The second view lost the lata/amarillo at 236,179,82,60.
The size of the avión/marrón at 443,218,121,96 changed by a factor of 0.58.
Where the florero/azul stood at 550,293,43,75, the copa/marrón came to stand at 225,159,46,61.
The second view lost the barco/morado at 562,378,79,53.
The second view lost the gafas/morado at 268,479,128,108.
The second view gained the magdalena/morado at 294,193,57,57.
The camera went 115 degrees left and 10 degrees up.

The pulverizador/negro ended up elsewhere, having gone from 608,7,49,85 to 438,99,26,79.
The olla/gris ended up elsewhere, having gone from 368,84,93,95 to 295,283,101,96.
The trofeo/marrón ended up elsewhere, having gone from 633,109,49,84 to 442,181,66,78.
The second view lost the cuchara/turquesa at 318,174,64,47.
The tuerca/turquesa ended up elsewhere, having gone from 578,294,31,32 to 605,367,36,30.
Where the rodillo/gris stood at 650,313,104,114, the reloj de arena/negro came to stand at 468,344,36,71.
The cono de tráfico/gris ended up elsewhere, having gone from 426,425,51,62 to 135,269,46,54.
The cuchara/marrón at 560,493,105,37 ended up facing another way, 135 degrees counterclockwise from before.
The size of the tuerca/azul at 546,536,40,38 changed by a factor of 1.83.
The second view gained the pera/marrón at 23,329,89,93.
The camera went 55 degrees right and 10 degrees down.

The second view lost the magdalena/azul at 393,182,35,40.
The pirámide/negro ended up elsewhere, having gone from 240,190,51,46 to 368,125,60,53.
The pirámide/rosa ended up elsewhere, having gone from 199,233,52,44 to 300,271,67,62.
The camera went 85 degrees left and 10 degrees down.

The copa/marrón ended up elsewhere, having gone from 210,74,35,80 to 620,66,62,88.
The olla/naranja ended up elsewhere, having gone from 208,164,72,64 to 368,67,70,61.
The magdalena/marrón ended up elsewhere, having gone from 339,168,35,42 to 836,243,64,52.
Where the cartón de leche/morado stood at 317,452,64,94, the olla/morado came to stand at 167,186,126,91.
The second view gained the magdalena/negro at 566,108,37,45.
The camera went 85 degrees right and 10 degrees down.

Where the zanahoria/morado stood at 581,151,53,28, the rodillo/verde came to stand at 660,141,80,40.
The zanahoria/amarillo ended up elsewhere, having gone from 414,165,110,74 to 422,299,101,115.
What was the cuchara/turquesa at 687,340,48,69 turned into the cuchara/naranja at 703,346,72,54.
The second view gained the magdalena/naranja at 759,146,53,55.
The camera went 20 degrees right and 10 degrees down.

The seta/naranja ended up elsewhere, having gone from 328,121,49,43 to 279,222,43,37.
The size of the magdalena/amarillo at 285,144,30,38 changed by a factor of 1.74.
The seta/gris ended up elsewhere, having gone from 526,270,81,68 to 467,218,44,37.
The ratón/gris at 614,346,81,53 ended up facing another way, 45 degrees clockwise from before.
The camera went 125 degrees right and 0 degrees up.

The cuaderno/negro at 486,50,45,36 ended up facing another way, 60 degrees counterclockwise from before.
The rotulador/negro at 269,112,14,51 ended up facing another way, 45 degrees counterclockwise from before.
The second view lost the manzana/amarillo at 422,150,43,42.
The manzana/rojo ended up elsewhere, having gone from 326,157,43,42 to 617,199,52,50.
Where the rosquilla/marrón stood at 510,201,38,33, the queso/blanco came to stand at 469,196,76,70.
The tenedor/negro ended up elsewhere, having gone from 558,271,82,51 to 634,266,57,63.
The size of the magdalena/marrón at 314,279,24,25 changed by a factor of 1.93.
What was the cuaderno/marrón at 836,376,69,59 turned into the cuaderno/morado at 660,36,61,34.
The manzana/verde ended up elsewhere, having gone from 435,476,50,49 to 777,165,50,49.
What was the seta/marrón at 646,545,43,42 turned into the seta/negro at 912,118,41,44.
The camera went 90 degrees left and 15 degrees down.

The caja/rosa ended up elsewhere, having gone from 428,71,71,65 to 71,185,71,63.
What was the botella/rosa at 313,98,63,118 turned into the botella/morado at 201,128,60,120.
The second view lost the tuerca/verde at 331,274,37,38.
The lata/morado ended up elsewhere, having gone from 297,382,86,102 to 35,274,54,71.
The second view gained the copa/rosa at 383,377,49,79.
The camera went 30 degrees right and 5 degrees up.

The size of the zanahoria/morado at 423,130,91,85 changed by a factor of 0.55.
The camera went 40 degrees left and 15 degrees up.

________________

*WHAT IS BEING ASKED*. Would you please repeat exactly the lines above, starting at the line with "The cuchara/marrón at" and stopping at the line with "The olla/naranja ended", both included?

*TASK OUTPUT*.
The cuchara/marrón at 560,493,105,37 ended up facing another way, 135 degrees counterclockwise from before.
The size of the tuerca/azul at 546,536,40,38 changed by a factor of 1.83.
The second view gained the pera/marrón at 23,329,89,93.
The camera went 55 degrees right and 10 degrees down.

The second view lost the magdalena/azul at 393,182,35,40.
The pirámide/negro ended up elsewhere, having gone from 240,190,51,46 to 368,125,60,53.
The pirámide/rosa ended up elsewhere, having gone from 199,233,52,44 to 300,271,67,62.
The camera went 85 degrees left and 10 degrees down.

The copa/marrón ended up elsewhere, having gone from 210,74,35,80 to 620,66,62,88.
The olla/naranja ended up elsewhere, having gone from 208,164,72,64 to 368,67,70,61.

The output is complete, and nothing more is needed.